Every entry should be reproduced precisely, with each picture left out.

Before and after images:
=== Section Start ===
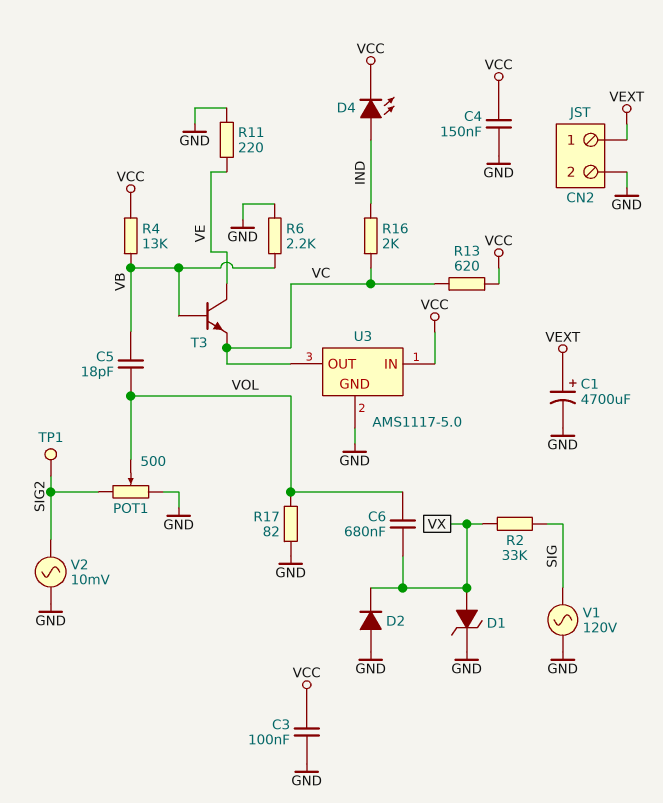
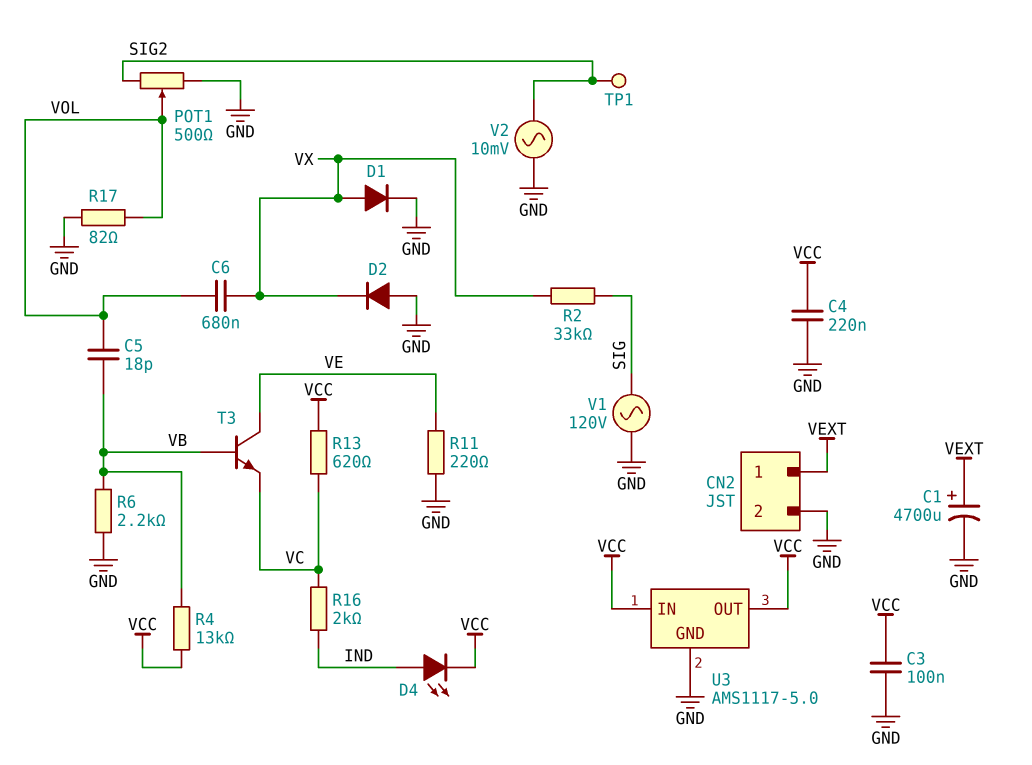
C4: 150nF (GND, VCC) -> 220nF (GND, VCC)
D1: zener (A VX, K GND) -> diode (A VX, K GND)
U3 pin OUT: VC -> VCC

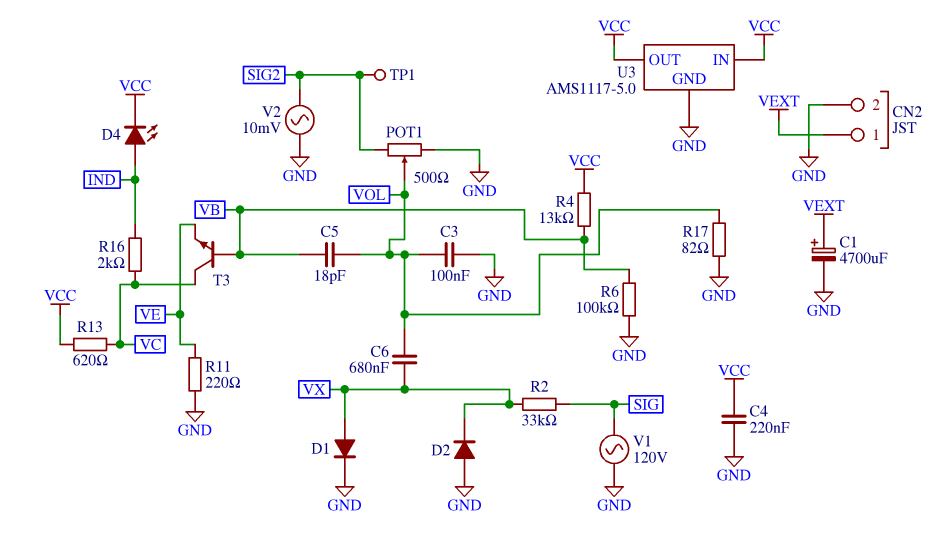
C3: 100nF (GND, VCC) -> 100nF (GND, VOL)
R6: 2.2k (GND, VB) -> 100k (GND, VB)
T3: NPN (B VB, C VE, E VC) -> NPN (B VB, C VC, E VE)

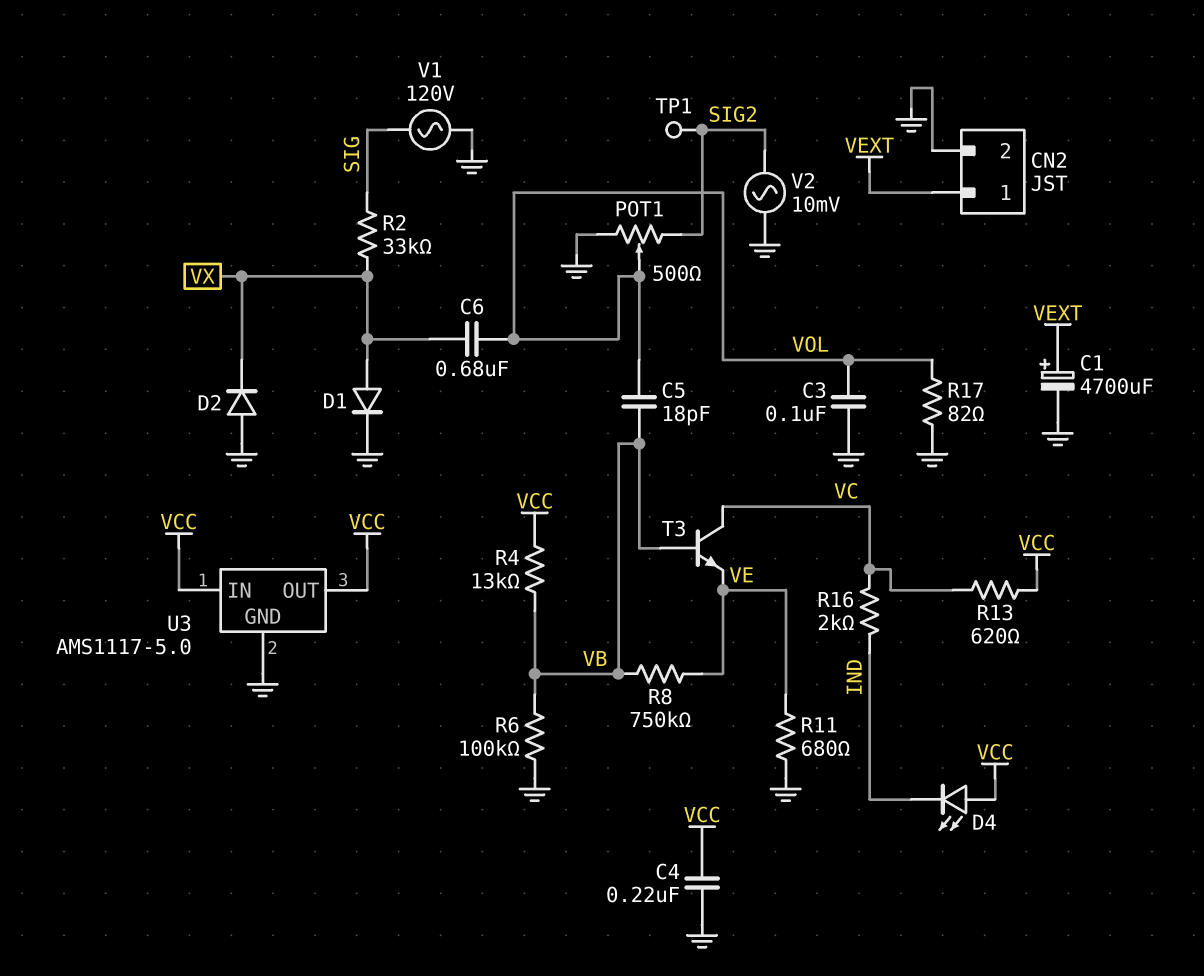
D4: LED (A IND, K VCC) -> LED (A VCC, K IND)
R8: none -> 750k (VB, VE)
R11: 220 (GND, VE) -> 680 (GND, VE)

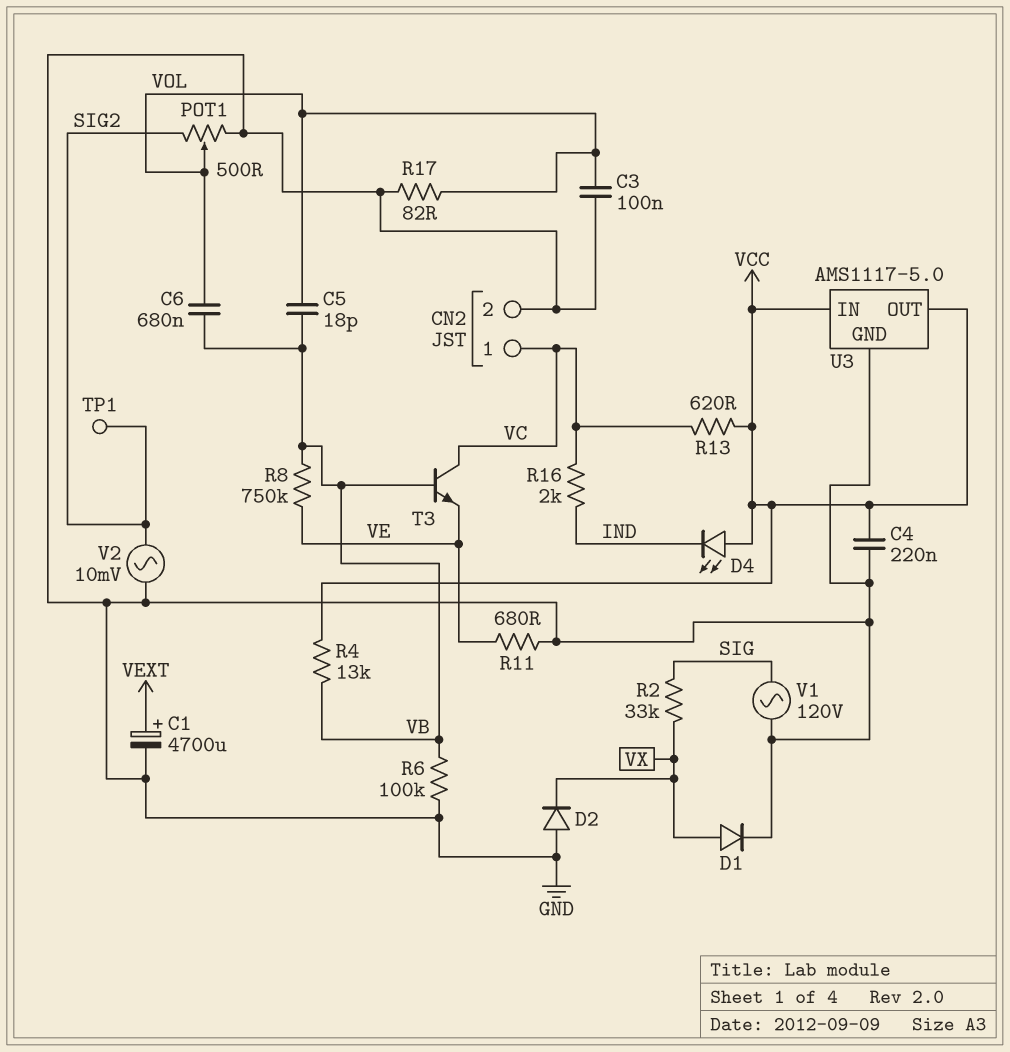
C6: 680nF (VOL, VX) -> 680nF (VB, VOL)
CN2 pin 1: VEXT -> VC

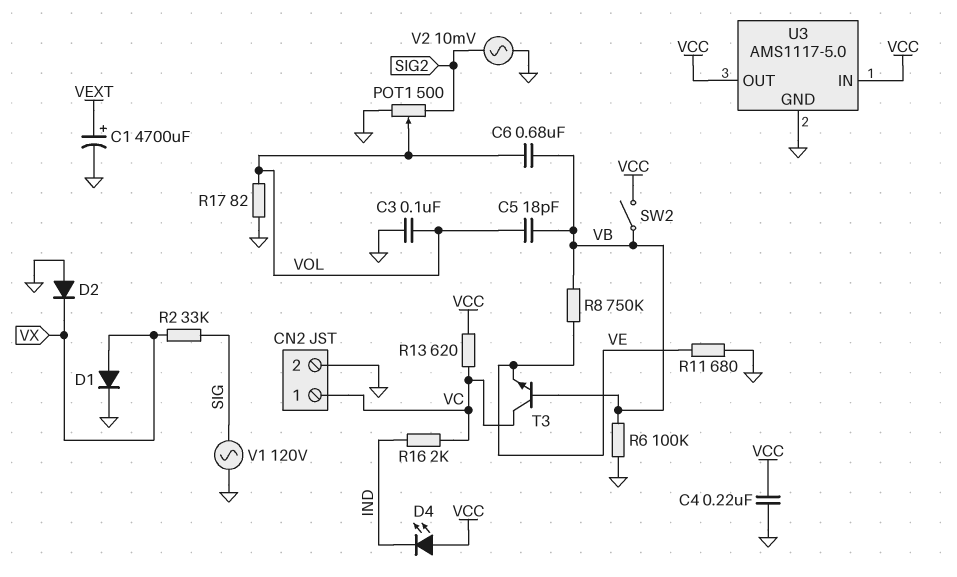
R4: 13k (VB, VCC) -> none
SW2: none -> switch (VB, VCC)
TP1: test point (SIG2) -> none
=== Section End ===
**OUTPUT**.
C4: 150nF (GND, VCC) -> 220nF (GND, VCC)
D1: zener (A VX, K GND) -> diode (A VX, K GND)
U3 pin OUT: VC -> VCC

C3: 100nF (GND, VCC) -> 100nF (GND, VOL)
R6: 2.2k (GND, VB) -> 100k (GND, VB)
T3: NPN (B VB, C VE, E VC) -> NPN (B VB, C VC, E VE)

D4: LED (A IND, K VCC) -> LED (A VCC, K IND)
R8: none -> 750k (VB, VE)
R11: 220 (GND, VE) -> 680 (GND, VE)

C6: 680nF (VOL, VX) -> 680nF (VB, VOL)
CN2 pin 1: VEXT -> VC

R4: 13k (VB, VCC) -> none
SW2: none -> switch (VB, VCC)
TP1: test point (SIG2) -> none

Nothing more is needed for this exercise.